■ **TO DO**
Please turn the records below into a Markdown table with two columns, Row and Line, giving each line its own numbered row and leaving out blank lines.

.....

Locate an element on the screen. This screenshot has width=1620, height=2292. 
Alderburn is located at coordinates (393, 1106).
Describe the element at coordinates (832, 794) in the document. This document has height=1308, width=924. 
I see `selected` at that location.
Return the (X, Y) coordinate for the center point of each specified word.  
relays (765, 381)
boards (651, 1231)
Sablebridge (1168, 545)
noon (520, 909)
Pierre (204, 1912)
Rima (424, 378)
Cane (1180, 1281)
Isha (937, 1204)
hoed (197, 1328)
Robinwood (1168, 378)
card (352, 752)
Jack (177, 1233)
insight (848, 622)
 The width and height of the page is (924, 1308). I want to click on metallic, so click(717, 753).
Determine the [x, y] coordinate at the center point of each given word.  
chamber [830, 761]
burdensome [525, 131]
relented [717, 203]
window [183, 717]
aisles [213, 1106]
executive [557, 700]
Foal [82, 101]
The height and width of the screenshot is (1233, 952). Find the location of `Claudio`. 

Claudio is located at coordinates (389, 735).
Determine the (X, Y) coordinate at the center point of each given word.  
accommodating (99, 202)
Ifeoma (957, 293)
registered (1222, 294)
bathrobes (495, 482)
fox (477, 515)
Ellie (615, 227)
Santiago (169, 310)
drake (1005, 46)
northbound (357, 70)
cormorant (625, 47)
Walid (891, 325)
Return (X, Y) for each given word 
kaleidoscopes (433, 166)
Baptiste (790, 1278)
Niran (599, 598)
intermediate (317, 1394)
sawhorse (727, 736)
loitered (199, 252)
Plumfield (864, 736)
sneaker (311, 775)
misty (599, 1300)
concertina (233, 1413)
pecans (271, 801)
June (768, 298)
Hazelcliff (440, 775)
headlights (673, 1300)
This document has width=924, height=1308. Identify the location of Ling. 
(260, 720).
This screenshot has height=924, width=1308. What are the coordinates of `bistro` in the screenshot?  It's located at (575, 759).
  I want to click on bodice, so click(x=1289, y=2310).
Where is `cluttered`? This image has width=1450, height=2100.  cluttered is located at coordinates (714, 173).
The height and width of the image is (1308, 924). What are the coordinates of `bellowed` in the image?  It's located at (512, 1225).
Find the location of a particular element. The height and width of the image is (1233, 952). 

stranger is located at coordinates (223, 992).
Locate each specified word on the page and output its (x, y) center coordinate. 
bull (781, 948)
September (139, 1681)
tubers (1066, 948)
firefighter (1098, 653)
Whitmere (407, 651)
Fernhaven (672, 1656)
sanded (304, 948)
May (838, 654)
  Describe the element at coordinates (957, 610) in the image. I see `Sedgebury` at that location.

.....

■ **EXPECTED ANSWER**
| Row | Line |
|---|---|
| 1 | Locate an element on the screen. This screenshot has width=1620, height=2292.  |
| 2 | Alderburn is located at coordinates (393, 1106). |
| 3 | Describe the element at coordinates (832, 794) in the document. This document has height=1308, width=924.  |
| 4 | I see `selected` at that location. |
| 5 | Return the (X, Y) coordinate for the center point of each specified word.   |
| 6 | relays (765, 381) |
| 7 | boards (651, 1231) |
| 8 | Sablebridge (1168, 545) |
| 9 | noon (520, 909) |
| 10 | Pierre (204, 1912) |
| 11 | Rima (424, 378) |
| 12 | Cane (1180, 1281) |
| 13 | Isha (937, 1204) |
| 14 | hoed (197, 1328) |
| 15 | Robinwood (1168, 378) |
| 16 | card (352, 752) |
| 17 | Jack (177, 1233) |
| 18 | insight (848, 622) |
| 19 |  The width and height of the page is (924, 1308). I want to click on metallic, so click(717, 753). |
| 20 | Determine the [x, y] coordinate at the center point of each given word.   |
| 21 | chamber [830, 761] |
| 22 | burdensome [525, 131] |
| 23 | relented [717, 203] |
| 24 | window [183, 717] |
| 25 | aisles [213, 1106] |
| 26 | executive [557, 700] |
| 27 | Foal [82, 101] |
| 28 | The height and width of the screenshot is (1233, 952). Find the location of `Claudio`.  |
| 29 | Claudio is located at coordinates (389, 735). |
| 30 | Determine the (X, Y) coordinate at the center point of each given word.   |
| 31 | accommodating (99, 202) |
| 32 | Ifeoma (957, 293) |
| 33 | registered (1222, 294) |
| 34 | bathrobes (495, 482) |
| 35 | fox (477, 515) |
| 36 | Ellie (615, 227) |
| 37 | Santiago (169, 310) |
| 38 | drake (1005, 46) |
| 39 | northbound (357, 70) |
| 40 | cormorant (625, 47) |
| 41 | Walid (891, 325) |
| 42 | Return (X, Y) for each given word  |
| 43 | kaleidoscopes (433, 166) |
| 44 | Baptiste (790, 1278) |
| 45 | Niran (599, 598) |
| 46 | intermediate (317, 1394) |
| 47 | sawhorse (727, 736) |
| 48 | loitered (199, 252) |
| 49 | Plumfield (864, 736) |
| 50 | sneaker (311, 775) |
| 51 | misty (599, 1300) |
| 52 | concertina (233, 1413) |
| 53 | pecans (271, 801) |
| 54 | June (768, 298) |
| 55 | Hazelcliff (440, 775) |
| 56 | headlights (673, 1300) |
| 57 | This document has width=924, height=1308. Identify the location of Ling.  |
| 58 | (260, 720). |
| 59 | This screenshot has height=924, width=1308. What are the coordinates of `bistro` in the screenshot?  It's located at (575, 759). |
| 60 |   I want to click on bodice, so click(x=1289, y=2310). |
| 61 | Where is `cluttered`? This image has width=1450, height=2100.  cluttered is located at coordinates (714, 173). |
| 62 | The height and width of the image is (1308, 924). What are the coordinates of `bellowed` in the image?  It's located at (512, 1225). |
| 63 | Find the location of a particular element. The height and width of the image is (1233, 952).  |
| 64 | stranger is located at coordinates (223, 992). |
| 65 | Locate each specified word on the page and output its (x, y) center coordinate.  |
| 66 | bull (781, 948) |
| 67 | September (139, 1681) |
| 68 | tubers (1066, 948) |
| 69 | firefighter (1098, 653) |
| 70 | Whitmere (407, 651) |
| 71 | Fernhaven (672, 1656) |
| 72 | sanded (304, 948) |
| 73 | May (838, 654) |
| 74 |   Describe the element at coordinates (957, 610) in the image. I see `Sedgebury` at that location. |